**Exercise description**: Reproduce the listing below, swapping each occurrence of "trapezoid" for "parallelogram" and changing nothing else.

**Extracted material**:
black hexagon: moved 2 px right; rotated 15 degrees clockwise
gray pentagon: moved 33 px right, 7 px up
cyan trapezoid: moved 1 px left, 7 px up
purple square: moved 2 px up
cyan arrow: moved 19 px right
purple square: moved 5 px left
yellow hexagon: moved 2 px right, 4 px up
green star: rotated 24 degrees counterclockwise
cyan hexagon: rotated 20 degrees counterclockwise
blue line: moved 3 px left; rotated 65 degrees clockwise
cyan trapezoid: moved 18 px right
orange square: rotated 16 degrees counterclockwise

**Correct answer**:
black hexagon: moved 2 px right; rotated 15 degrees clockwise
gray pentagon: moved 33 px right, 7 px up
cyan parallelogram: moved 1 px left, 7 px up
purple square: moved 2 px up
cyan arrow: moved 19 px right
purple square: moved 5 px left
yellow hexagon: moved 2 px right, 4 px up
green star: rotated 24 degrees counterclockwise
cyan hexagon: rotated 20 degrees counterclockwise
blue line: moved 3 px left; rotated 65 degrees clockwise
cyan parallelogram: moved 18 px right
orange square: rotated 16 degrees counterclockwise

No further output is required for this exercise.